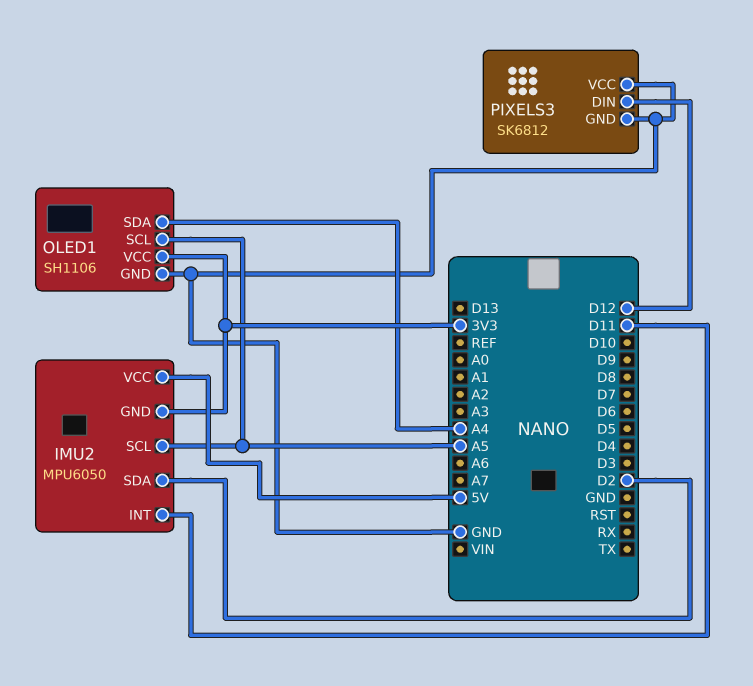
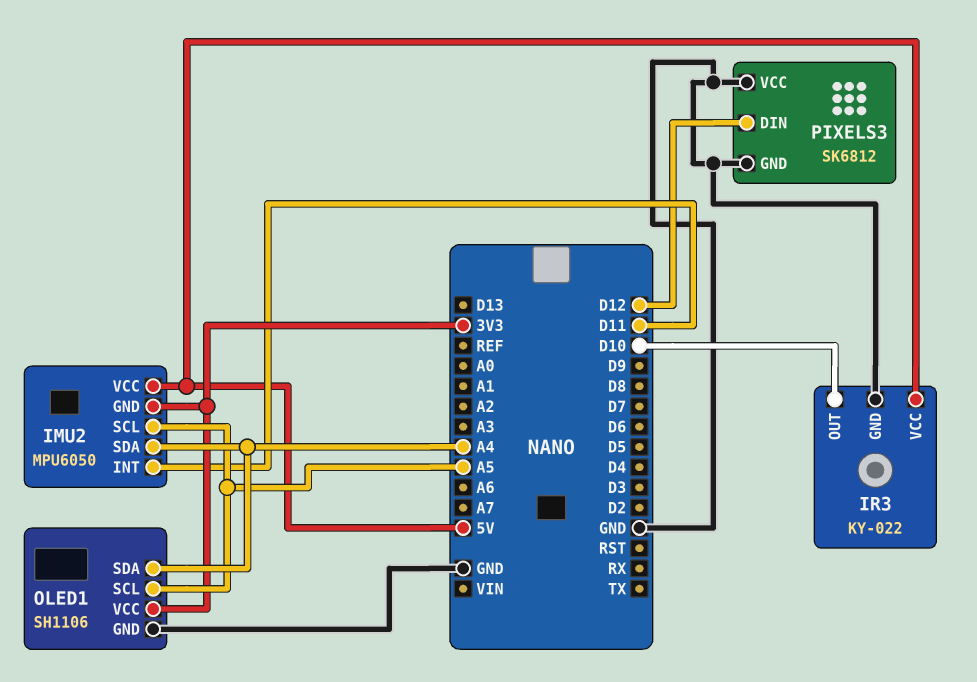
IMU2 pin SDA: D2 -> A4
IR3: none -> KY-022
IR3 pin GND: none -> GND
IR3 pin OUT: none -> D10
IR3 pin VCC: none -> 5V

* * *

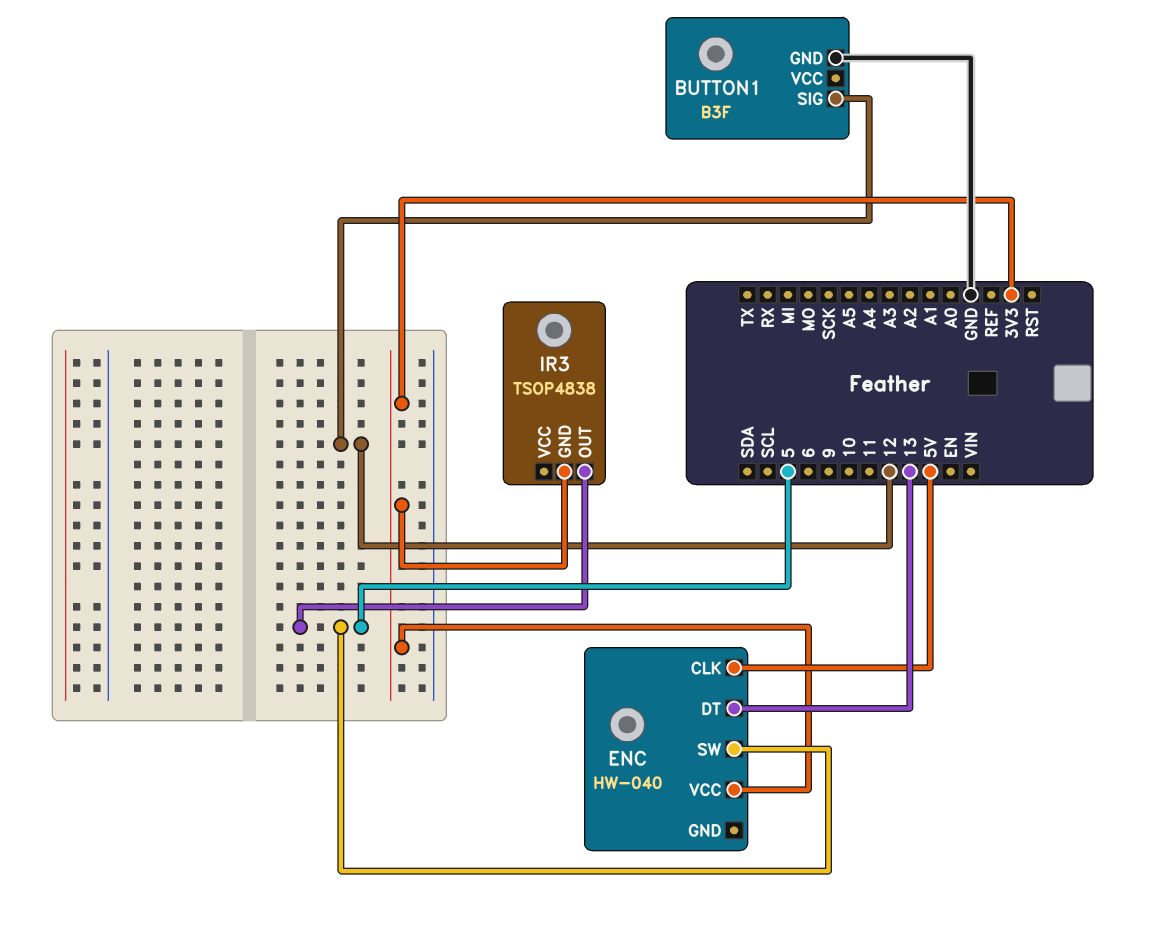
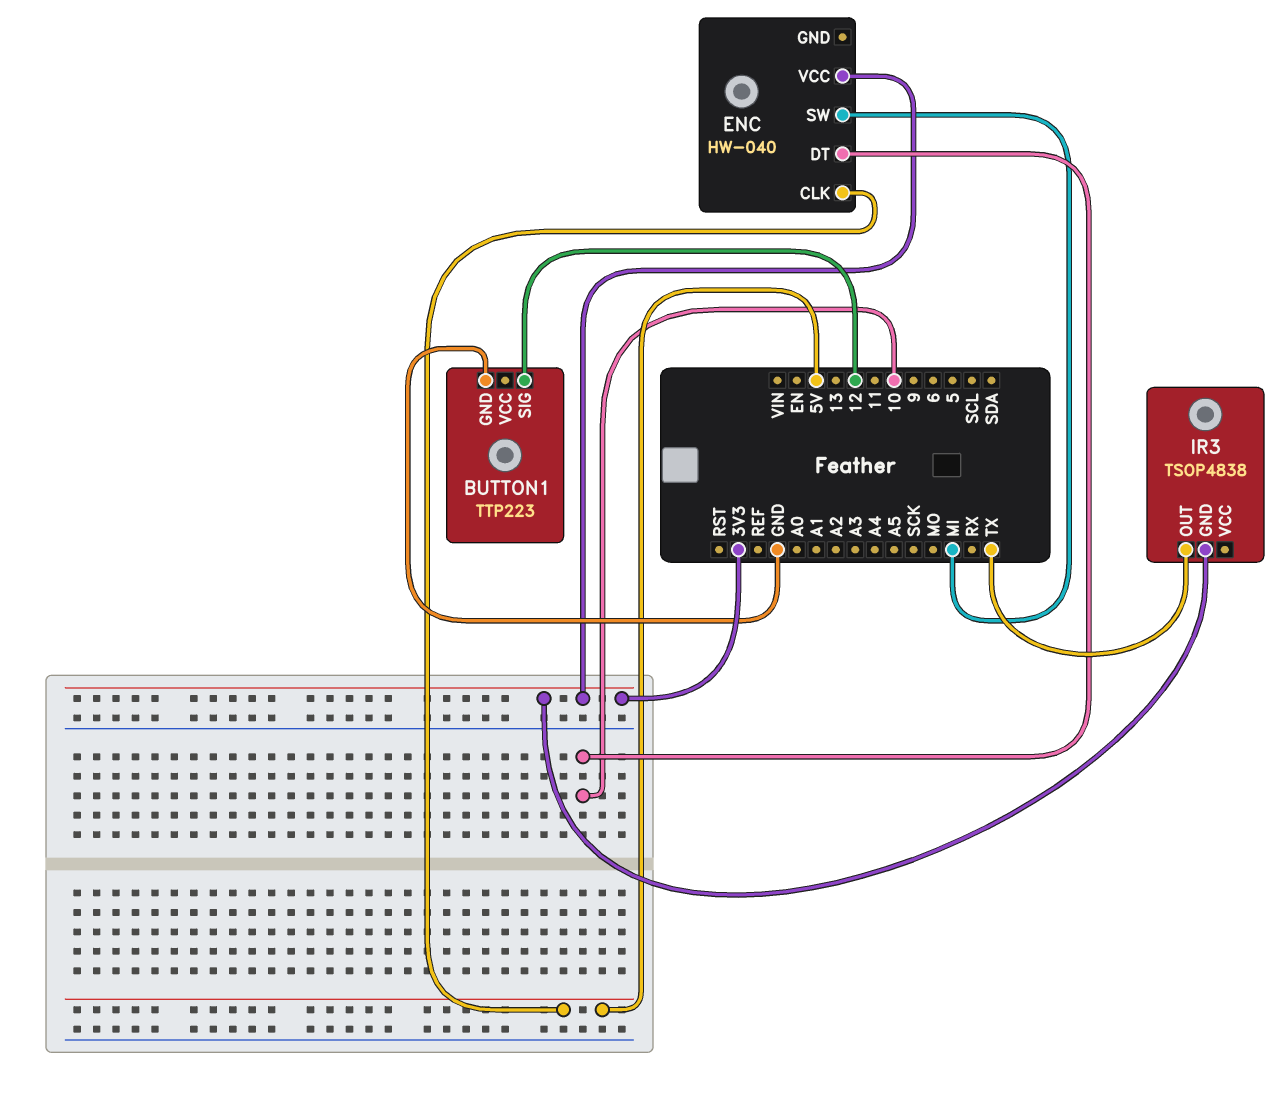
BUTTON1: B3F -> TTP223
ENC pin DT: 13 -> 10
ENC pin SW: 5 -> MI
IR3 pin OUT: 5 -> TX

(Exercise brief): What lines in the material above hold the word "none"? Pull them out.

(Exercise solution):
IR3: none -> KY-022
IR3 pin GND: none -> GND
IR3 pin OUT: none -> D10
IR3 pin VCC: none -> 5V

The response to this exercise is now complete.